Exclude pictures; retype the lines below from the line containing "brown goblet: 12 -> 14" through the end of the records, both ends kept.
-------
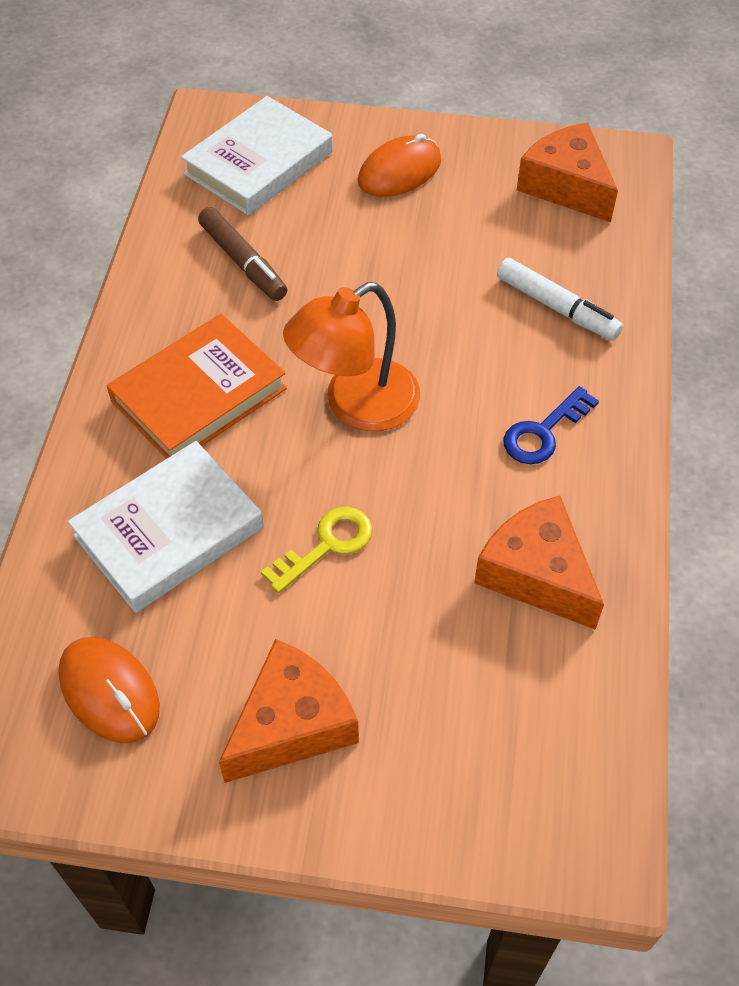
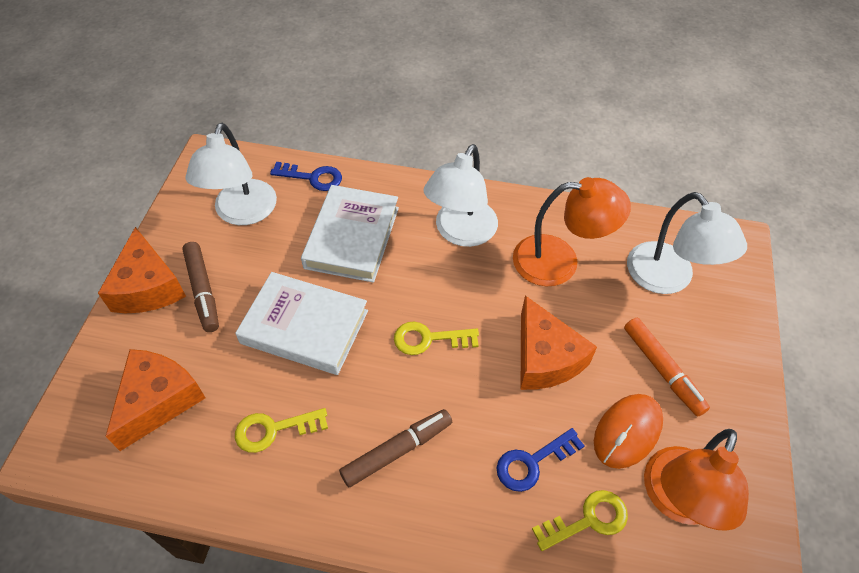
blue key: 1 -> 2
brown marker: 1 -> 2
orange book: 1 -> 0
orange lamp: 1 -> 2
orange marker: 0 -> 1
orange mouse: 2 -> 1
white lamp: 0 -> 3
white marker: 1 -> 0
yellow key: 1 -> 3

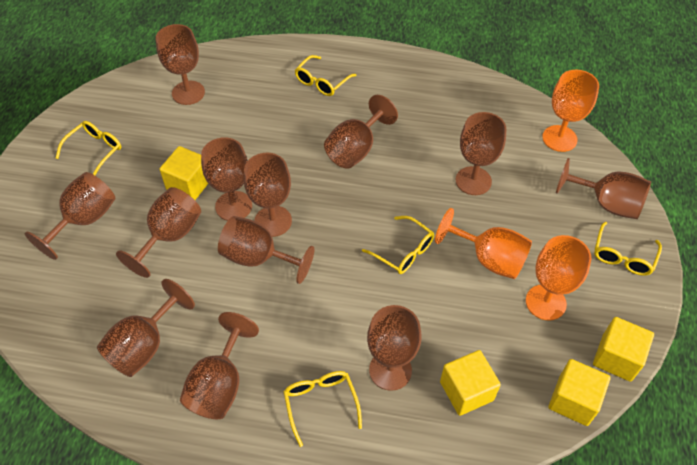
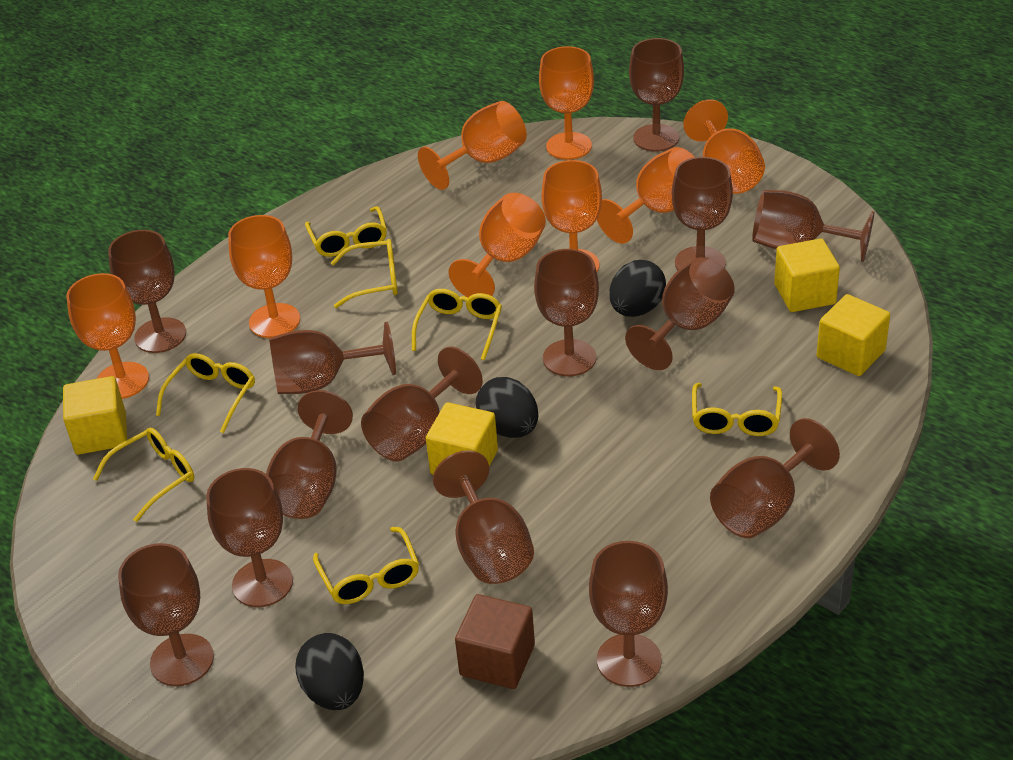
black egg: 0 -> 3
brown cube: 0 -> 1
brown goblet: 12 -> 14
orange goblet: 3 -> 8
yellow glasses: 5 -> 7

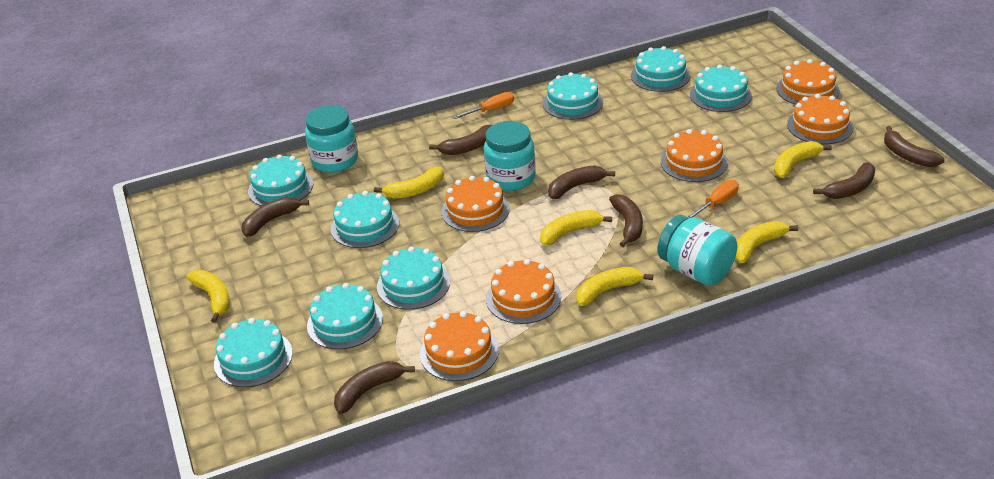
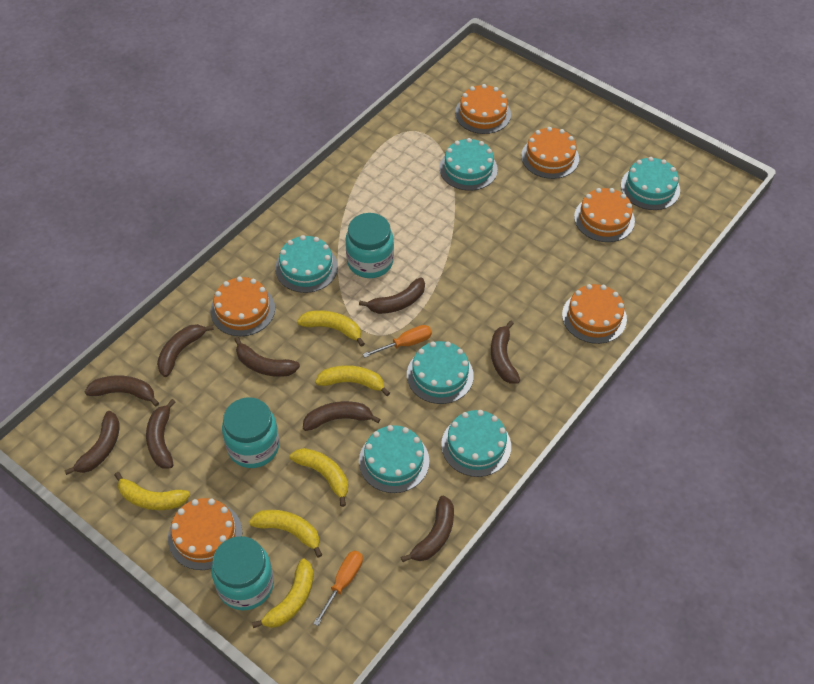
brown banana: 7 -> 9
turquoise cake: 8 -> 6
-------
**TASK RESPONSE:**
brown goblet: 12 -> 14
orange goblet: 3 -> 8
yellow glasses: 5 -> 7

brown banana: 7 -> 9
turquoise cake: 8 -> 6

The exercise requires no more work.